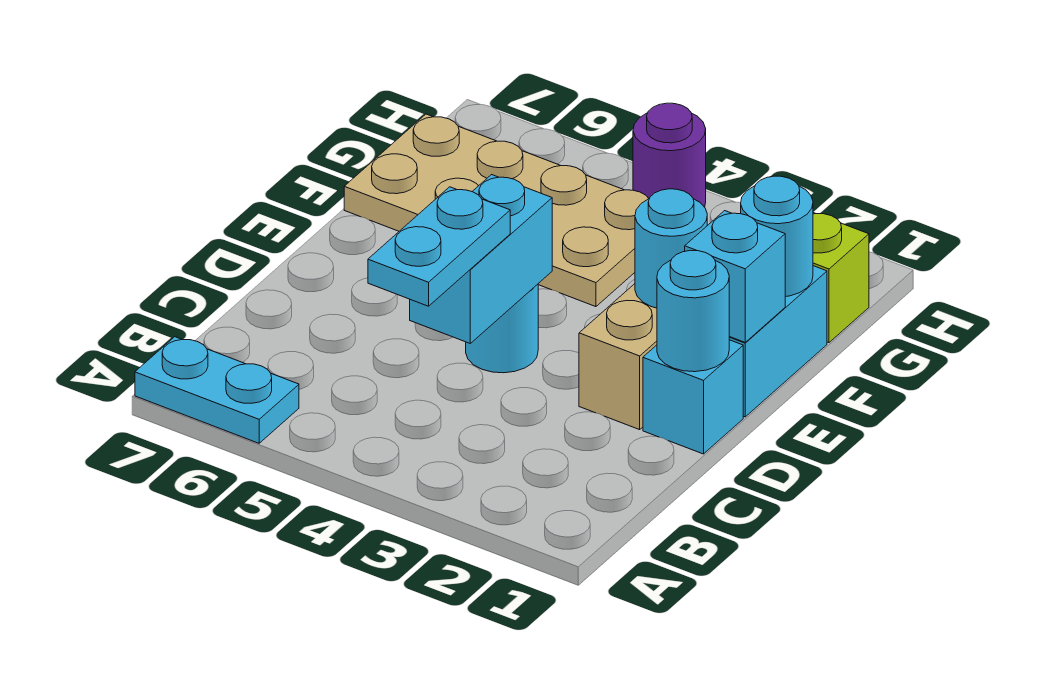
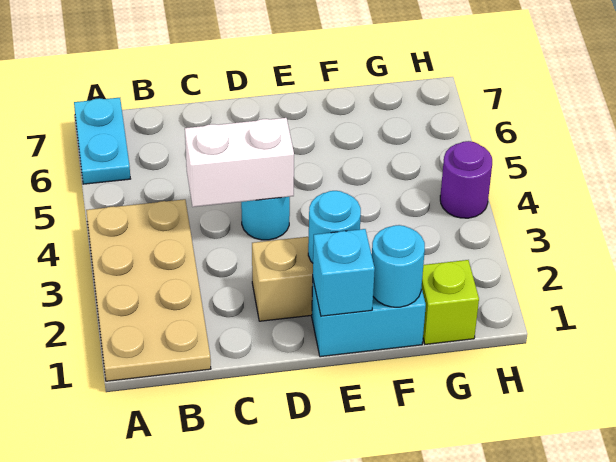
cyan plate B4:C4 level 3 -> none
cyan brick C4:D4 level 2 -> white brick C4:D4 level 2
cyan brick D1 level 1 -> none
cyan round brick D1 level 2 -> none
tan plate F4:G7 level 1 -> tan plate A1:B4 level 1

==

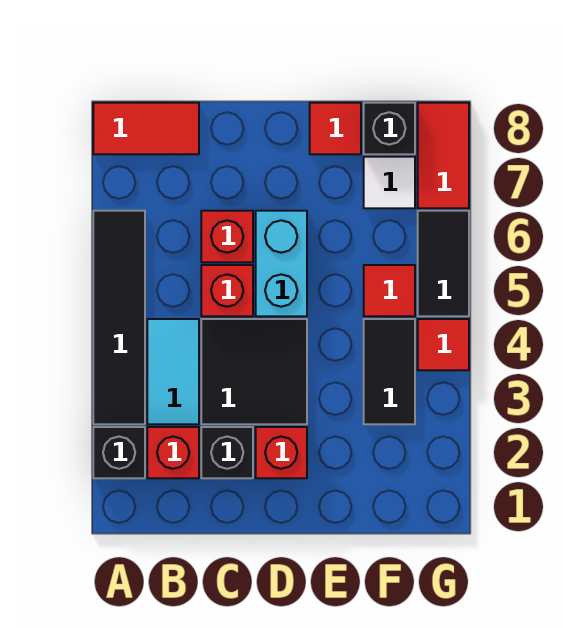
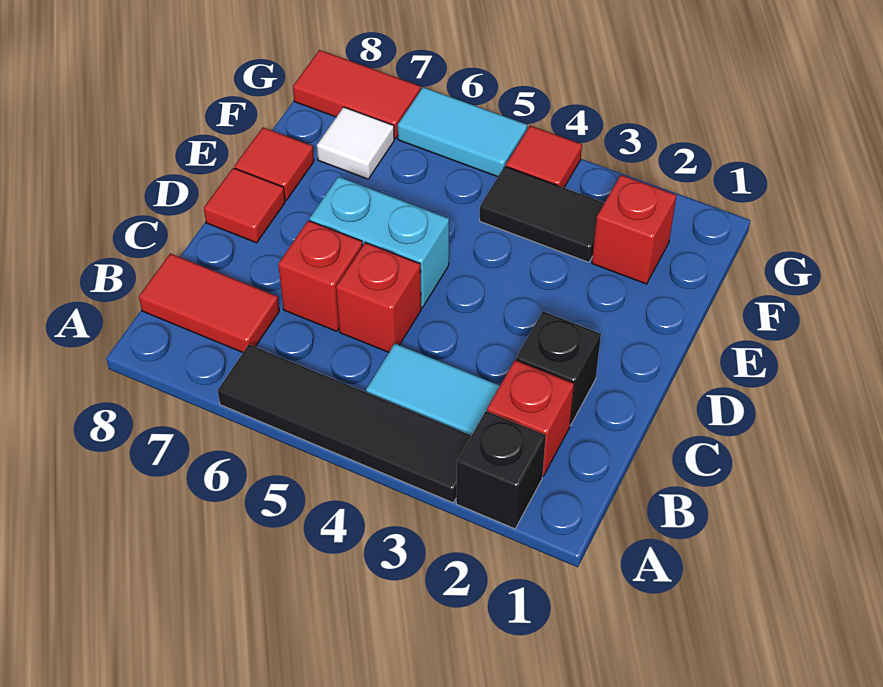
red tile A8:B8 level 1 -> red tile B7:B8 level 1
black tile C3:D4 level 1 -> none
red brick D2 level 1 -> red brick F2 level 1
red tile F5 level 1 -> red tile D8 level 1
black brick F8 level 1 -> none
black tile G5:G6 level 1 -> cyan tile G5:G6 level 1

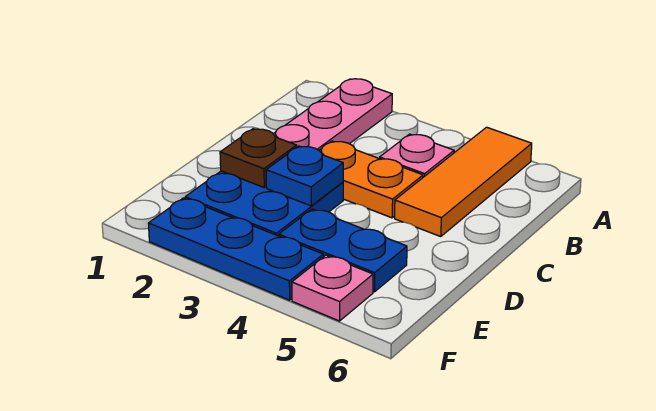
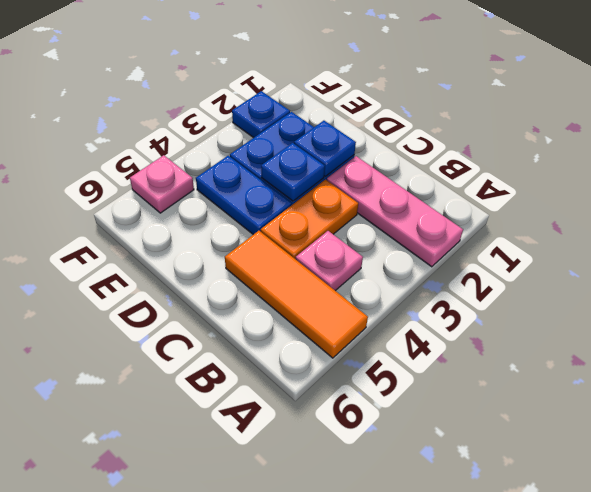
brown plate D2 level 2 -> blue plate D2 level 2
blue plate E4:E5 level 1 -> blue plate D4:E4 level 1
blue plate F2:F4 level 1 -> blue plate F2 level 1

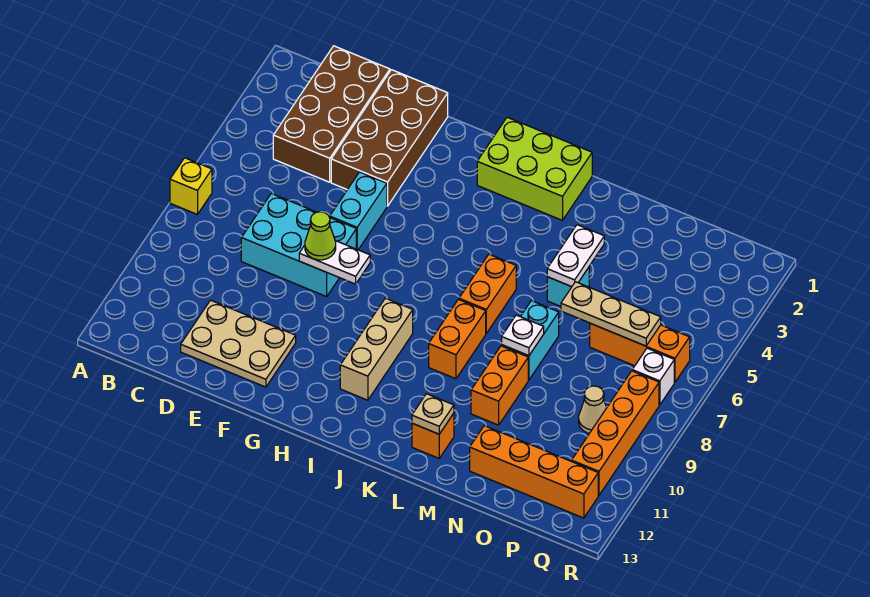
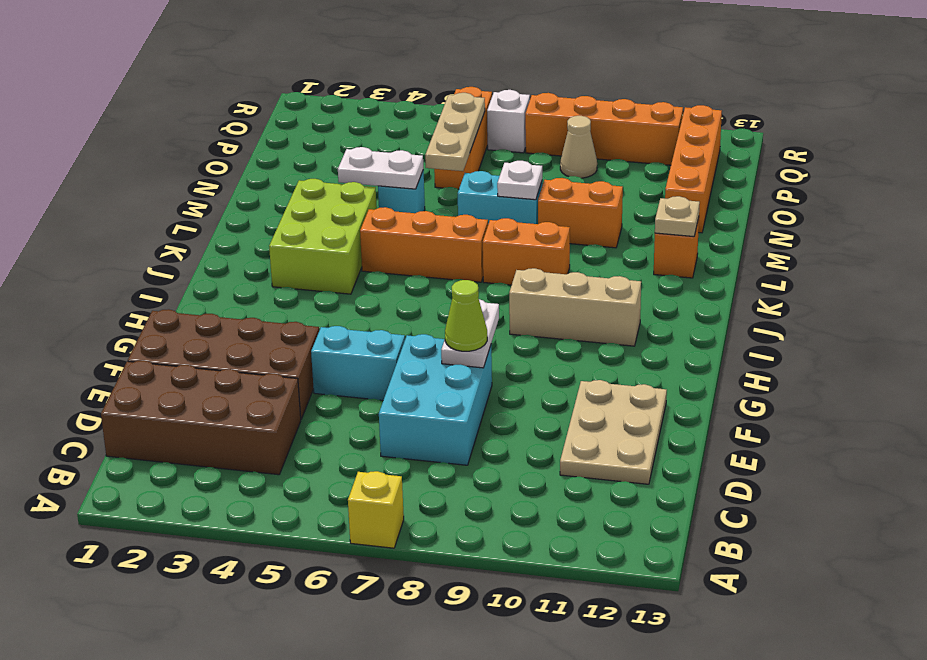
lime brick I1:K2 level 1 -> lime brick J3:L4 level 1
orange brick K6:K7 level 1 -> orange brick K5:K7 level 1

(What you are asked to do) Would you please repeat only the lines above, beginning at the one that has "red tile F5 level 1 -> red tile D8 level 1" and stopping after the one that has "blue plate F2:F4", exactly and with no pictures?

(Exercise result)
red tile F5 level 1 -> red tile D8 level 1
black brick F8 level 1 -> none
black tile G5:G6 level 1 -> cyan tile G5:G6 level 1

brown plate D2 level 2 -> blue plate D2 level 2
blue plate E4:E5 level 1 -> blue plate D4:E4 level 1
blue plate F2:F4 level 1 -> blue plate F2 level 1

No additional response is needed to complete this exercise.